→ Object correspondence data:
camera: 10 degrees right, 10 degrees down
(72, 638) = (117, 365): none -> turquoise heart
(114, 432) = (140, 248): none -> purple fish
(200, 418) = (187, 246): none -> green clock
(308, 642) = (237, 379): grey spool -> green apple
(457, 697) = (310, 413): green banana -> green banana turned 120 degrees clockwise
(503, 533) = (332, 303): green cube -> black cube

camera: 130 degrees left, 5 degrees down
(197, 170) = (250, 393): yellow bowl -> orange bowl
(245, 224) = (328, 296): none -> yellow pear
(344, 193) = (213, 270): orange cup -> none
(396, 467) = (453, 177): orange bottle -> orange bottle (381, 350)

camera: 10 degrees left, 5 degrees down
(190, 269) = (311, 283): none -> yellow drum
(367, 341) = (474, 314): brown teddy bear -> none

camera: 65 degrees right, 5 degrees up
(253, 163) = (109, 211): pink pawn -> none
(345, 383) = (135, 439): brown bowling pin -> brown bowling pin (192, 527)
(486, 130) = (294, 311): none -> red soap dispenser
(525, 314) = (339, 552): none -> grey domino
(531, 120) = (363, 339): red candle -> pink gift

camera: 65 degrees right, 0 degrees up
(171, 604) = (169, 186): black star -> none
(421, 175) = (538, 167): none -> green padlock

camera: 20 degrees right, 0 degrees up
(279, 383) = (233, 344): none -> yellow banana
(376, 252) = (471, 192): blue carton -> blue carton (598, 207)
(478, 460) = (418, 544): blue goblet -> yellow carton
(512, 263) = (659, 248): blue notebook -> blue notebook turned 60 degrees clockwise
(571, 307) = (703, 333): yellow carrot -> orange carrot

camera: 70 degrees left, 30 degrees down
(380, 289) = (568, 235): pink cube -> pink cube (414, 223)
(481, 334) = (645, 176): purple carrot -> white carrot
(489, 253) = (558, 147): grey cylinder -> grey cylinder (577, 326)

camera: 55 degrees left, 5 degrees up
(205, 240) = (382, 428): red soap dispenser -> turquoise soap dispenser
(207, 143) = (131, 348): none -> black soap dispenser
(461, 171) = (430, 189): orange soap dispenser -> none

→ ASSIGNED TASK: Print the lines of the entries, exactly, from the one containing "(345, 383) = (135, 439): brown" down to the final line, and leave out all the others.

→ SOLUTION FOR THIS TASK:
(345, 383) = (135, 439): brown bowling pin -> brown bowling pin (192, 527)
(486, 130) = (294, 311): none -> red soap dispenser
(525, 314) = (339, 552): none -> grey domino
(531, 120) = (363, 339): red candle -> pink gift

camera: 65 degrees right, 0 degrees up
(171, 604) = (169, 186): black star -> none
(421, 175) = (538, 167): none -> green padlock

camera: 20 degrees right, 0 degrees up
(279, 383) = (233, 344): none -> yellow banana
(376, 252) = (471, 192): blue carton -> blue carton (598, 207)
(478, 460) = (418, 544): blue goblet -> yellow carton
(512, 263) = (659, 248): blue notebook -> blue notebook turned 60 degrees clockwise
(571, 307) = (703, 333): yellow carrot -> orange carrot

camera: 70 degrees left, 30 degrees down
(380, 289) = (568, 235): pink cube -> pink cube (414, 223)
(481, 334) = (645, 176): purple carrot -> white carrot
(489, 253) = (558, 147): grey cylinder -> grey cylinder (577, 326)

camera: 55 degrees left, 5 degrees up
(205, 240) = (382, 428): red soap dispenser -> turquoise soap dispenser
(207, 143) = (131, 348): none -> black soap dispenser
(461, 171) = (430, 189): orange soap dispenser -> none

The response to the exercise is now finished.